==== Records supplied

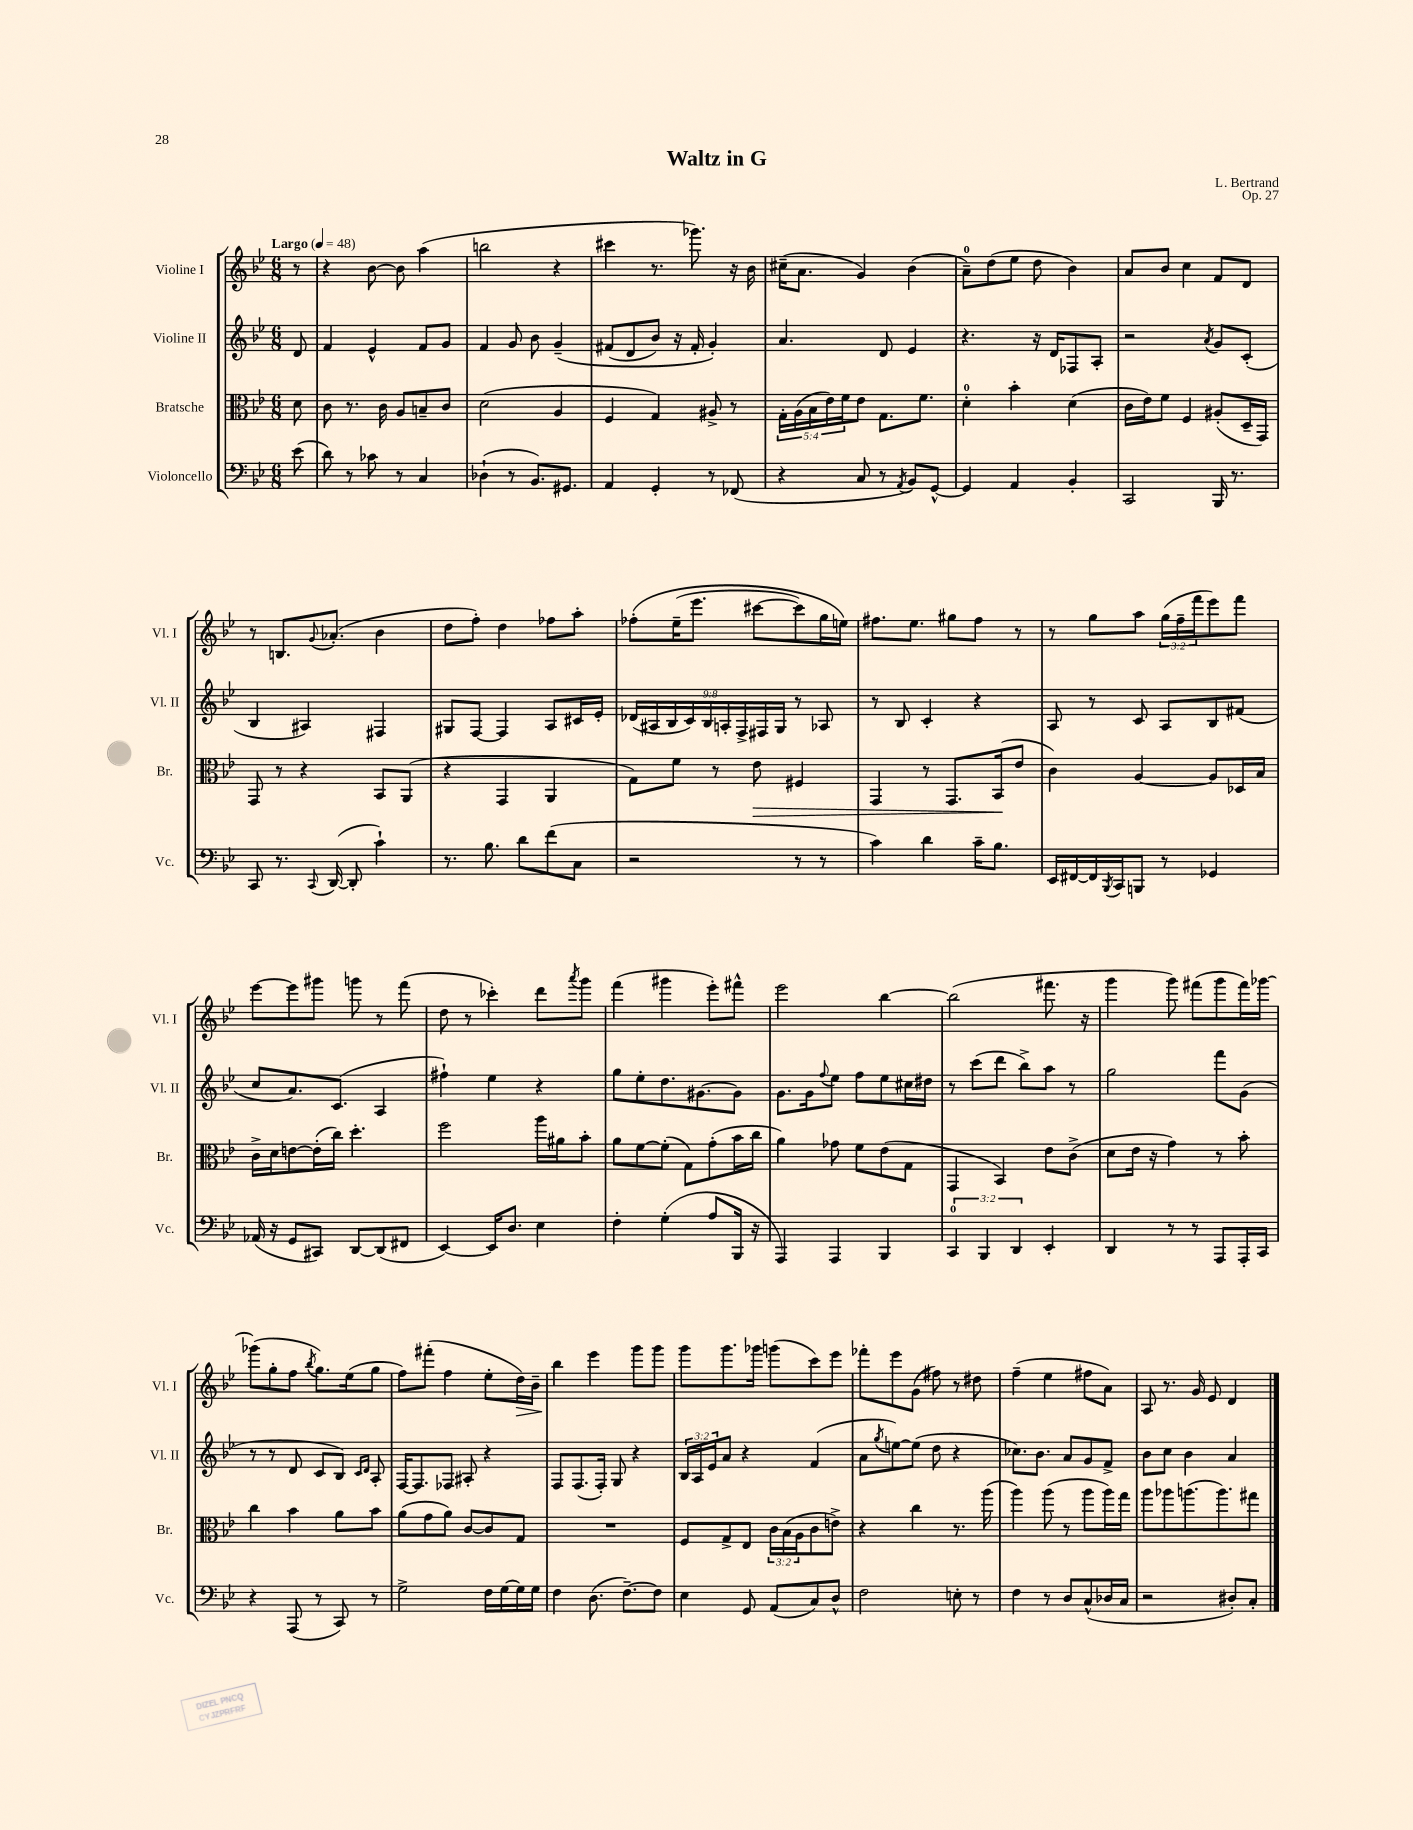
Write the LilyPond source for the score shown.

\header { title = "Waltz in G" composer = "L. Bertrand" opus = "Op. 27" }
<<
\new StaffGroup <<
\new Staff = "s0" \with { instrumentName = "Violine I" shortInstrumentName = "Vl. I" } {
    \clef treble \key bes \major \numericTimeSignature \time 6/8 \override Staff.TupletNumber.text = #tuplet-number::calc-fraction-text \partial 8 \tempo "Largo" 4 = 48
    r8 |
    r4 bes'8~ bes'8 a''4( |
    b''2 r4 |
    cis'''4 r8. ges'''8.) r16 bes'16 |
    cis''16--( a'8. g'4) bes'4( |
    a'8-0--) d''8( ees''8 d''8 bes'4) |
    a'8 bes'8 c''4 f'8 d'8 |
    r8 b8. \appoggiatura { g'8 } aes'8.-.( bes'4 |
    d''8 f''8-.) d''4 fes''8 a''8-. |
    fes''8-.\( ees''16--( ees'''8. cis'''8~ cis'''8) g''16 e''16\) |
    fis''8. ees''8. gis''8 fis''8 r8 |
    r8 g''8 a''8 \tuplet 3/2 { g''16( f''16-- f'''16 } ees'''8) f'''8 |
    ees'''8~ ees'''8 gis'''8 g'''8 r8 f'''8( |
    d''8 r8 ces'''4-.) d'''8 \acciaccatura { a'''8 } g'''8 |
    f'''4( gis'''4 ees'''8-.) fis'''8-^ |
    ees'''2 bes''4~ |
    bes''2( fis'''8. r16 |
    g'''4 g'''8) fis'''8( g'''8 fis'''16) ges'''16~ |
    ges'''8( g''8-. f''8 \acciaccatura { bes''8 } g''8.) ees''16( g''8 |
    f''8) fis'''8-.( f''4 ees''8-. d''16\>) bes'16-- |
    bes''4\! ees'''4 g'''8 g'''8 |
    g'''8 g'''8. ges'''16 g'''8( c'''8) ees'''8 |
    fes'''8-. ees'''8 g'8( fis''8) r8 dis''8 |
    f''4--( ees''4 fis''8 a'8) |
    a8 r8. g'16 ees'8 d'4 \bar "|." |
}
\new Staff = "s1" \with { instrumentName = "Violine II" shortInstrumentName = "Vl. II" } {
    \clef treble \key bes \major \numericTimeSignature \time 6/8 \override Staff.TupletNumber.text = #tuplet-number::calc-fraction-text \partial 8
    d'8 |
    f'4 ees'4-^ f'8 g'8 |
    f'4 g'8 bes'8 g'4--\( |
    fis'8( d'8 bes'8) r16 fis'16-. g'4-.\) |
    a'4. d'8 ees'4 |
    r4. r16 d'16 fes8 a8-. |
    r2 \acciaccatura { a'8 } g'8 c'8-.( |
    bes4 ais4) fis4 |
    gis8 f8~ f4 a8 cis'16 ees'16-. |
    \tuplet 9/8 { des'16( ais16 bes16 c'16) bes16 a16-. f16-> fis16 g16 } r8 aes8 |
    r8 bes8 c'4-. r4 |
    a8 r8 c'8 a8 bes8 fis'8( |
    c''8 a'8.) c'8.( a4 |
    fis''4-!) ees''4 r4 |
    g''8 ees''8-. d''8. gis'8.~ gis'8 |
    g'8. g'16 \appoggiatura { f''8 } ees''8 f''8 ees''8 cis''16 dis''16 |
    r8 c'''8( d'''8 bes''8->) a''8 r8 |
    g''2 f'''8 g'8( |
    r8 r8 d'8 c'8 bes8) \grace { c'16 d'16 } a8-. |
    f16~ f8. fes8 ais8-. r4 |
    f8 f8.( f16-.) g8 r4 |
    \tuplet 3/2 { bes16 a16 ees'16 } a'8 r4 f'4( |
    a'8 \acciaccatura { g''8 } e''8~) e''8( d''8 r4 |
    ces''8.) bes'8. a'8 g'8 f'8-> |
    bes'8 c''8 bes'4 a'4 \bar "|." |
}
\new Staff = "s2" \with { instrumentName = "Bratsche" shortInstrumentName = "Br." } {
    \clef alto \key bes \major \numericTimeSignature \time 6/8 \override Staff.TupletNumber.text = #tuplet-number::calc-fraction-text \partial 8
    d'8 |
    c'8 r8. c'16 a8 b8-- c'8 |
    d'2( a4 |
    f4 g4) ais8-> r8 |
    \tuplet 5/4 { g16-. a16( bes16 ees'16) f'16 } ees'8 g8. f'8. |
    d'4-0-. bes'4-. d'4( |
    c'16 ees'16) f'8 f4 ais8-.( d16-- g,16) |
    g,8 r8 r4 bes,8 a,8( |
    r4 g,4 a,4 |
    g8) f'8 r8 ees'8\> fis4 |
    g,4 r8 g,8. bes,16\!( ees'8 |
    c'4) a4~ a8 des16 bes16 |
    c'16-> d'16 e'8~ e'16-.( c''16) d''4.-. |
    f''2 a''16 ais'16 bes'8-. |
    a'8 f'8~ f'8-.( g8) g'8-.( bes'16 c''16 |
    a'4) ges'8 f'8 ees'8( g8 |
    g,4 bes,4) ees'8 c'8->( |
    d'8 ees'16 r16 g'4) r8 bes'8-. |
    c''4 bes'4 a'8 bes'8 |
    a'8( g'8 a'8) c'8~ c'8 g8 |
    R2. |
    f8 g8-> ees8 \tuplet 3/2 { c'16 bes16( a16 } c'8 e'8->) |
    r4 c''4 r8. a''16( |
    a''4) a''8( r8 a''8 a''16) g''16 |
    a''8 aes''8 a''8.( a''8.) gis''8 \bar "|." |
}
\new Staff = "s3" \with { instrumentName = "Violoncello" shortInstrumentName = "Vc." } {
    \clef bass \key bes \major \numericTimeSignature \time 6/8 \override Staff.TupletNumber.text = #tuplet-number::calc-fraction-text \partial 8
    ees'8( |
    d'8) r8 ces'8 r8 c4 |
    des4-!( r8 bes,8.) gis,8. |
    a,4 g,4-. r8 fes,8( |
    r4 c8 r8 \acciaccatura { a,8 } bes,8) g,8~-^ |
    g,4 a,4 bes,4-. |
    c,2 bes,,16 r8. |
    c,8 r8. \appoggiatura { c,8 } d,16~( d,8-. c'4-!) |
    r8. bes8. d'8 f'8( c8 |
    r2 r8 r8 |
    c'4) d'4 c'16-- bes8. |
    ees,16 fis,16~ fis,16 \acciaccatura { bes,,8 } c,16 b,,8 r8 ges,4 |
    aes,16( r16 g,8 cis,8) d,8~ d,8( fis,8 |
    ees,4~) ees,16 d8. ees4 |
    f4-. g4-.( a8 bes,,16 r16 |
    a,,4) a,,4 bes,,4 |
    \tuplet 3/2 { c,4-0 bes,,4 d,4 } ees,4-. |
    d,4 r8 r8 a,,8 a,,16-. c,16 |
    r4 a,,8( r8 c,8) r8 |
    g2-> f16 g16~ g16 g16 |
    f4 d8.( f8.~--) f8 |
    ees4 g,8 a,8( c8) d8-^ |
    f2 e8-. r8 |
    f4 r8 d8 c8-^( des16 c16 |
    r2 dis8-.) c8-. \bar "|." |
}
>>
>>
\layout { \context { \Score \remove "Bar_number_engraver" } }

========

What is asked:
Report every line in the records above that contains the string "Violine", copying each such line in full.

Result of the task:
\new Staff = "s0" \with { instrumentName = "Violine I" shortInstrumentName = "Vl. I" } {
\new Staff = "s1" \with { instrumentName = "Violine II" shortInstrumentName = "Vl. II" } {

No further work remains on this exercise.